• [TRY IT]:
Don't include pictures. Quote the lines below from the first through the line that contains "camera: 75 degrees right, 5 degrees down".

• [DATASET ENTRIES]:
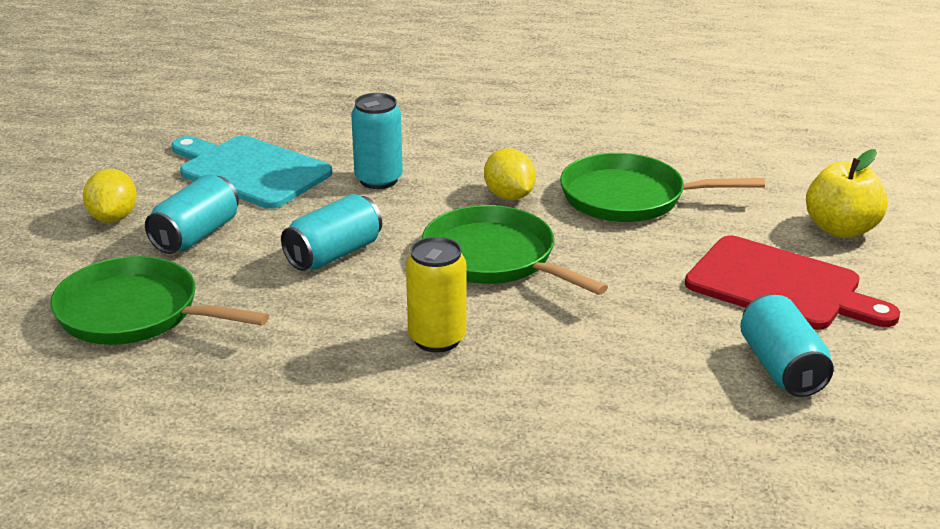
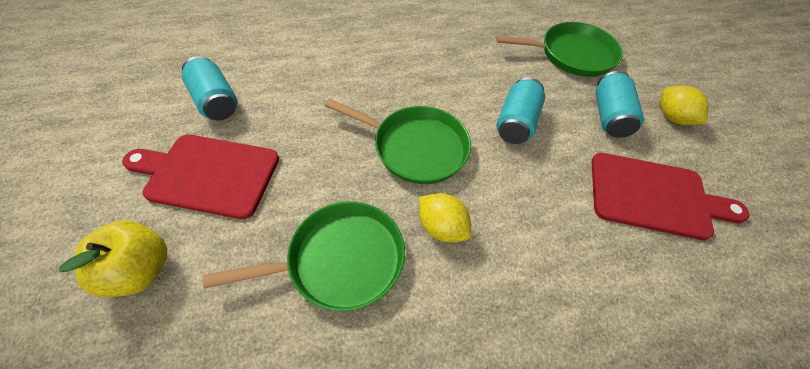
camera: 155 degrees right, 25 degrees up
(250, 171) = (654, 196): turquoise cutting board -> red cutting board
(378, 180) = (555, 217): turquoise can -> none
(437, 339) = (413, 75): yellow can -> none

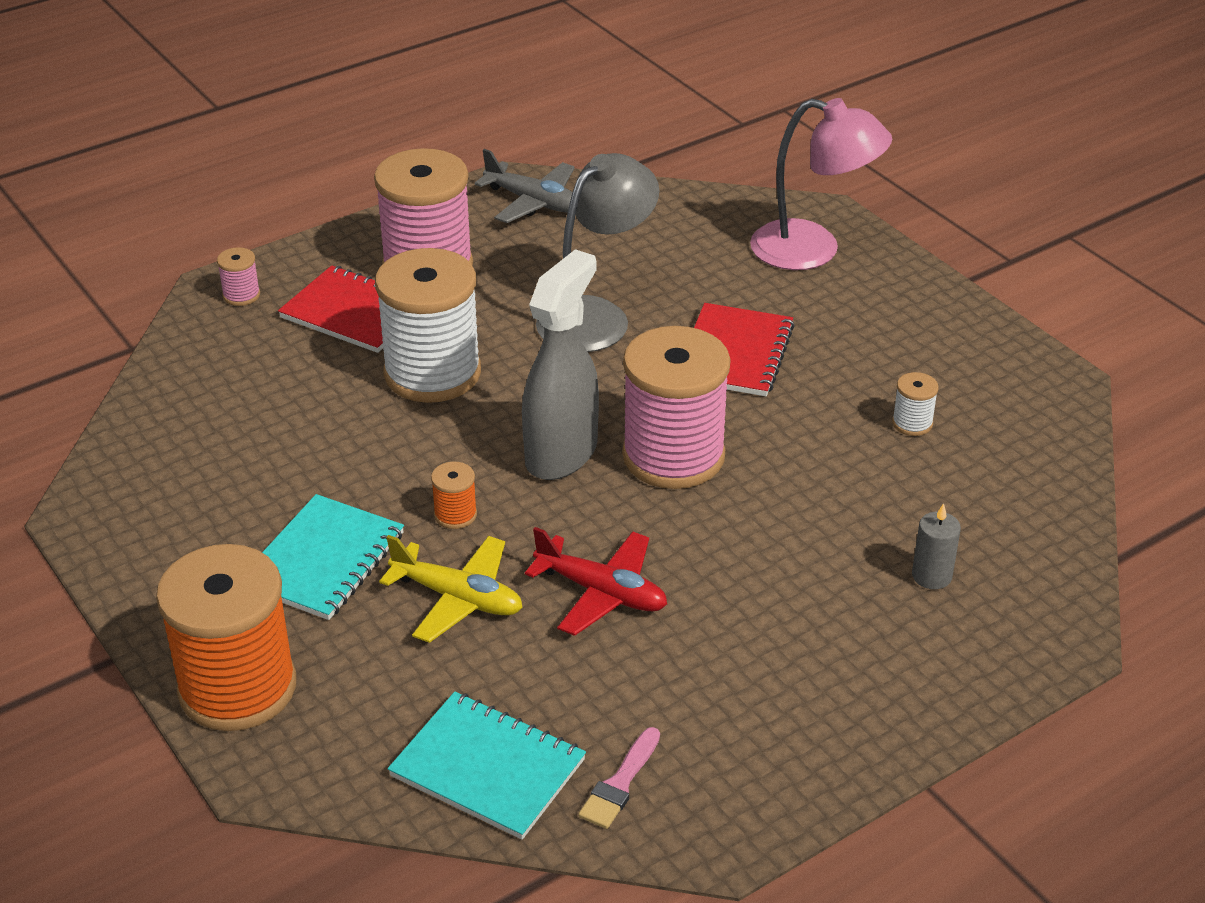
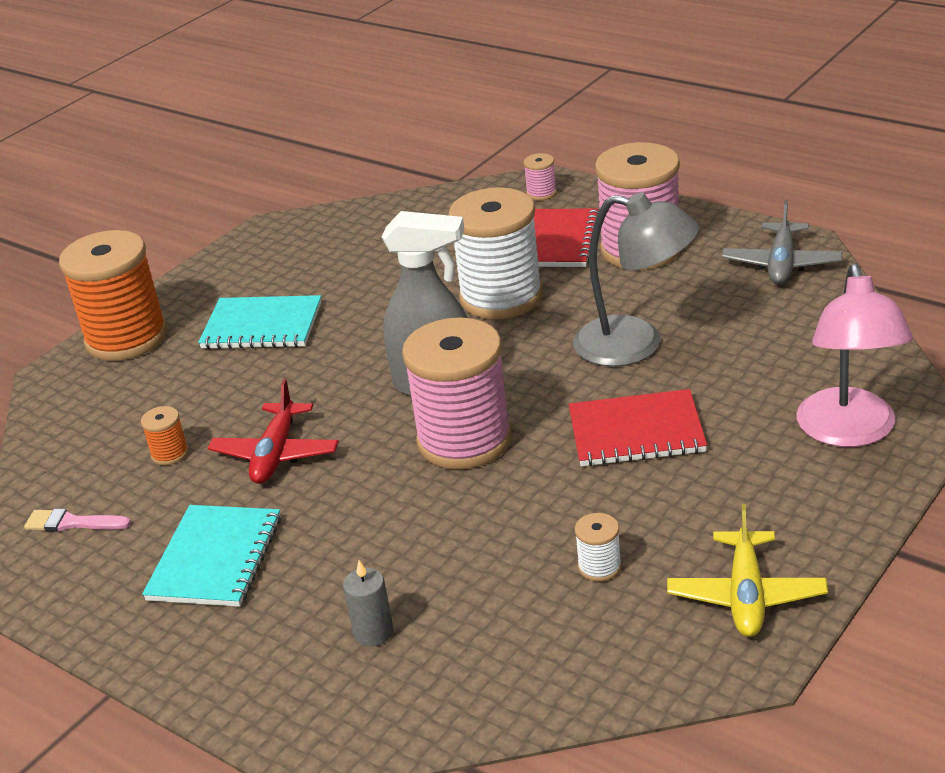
camera: 75 degrees right, 5 degrees down
(455, 515) = (336, 361): orange spool -> orange spool (170, 454)
(458, 598) = (244, 392): yellow plane -> yellow plane (746, 595)
(488, 768) = (75, 459): turquoise notebook -> turquoise notebook (215, 558)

• [ANSWER BELOW]:
camera: 155 degrees right, 25 degrees up
(250, 171) = (654, 196): turquoise cutting board -> red cutting board
(378, 180) = (555, 217): turquoise can -> none
(437, 339) = (413, 75): yellow can -> none

camera: 75 degrees right, 5 degrees down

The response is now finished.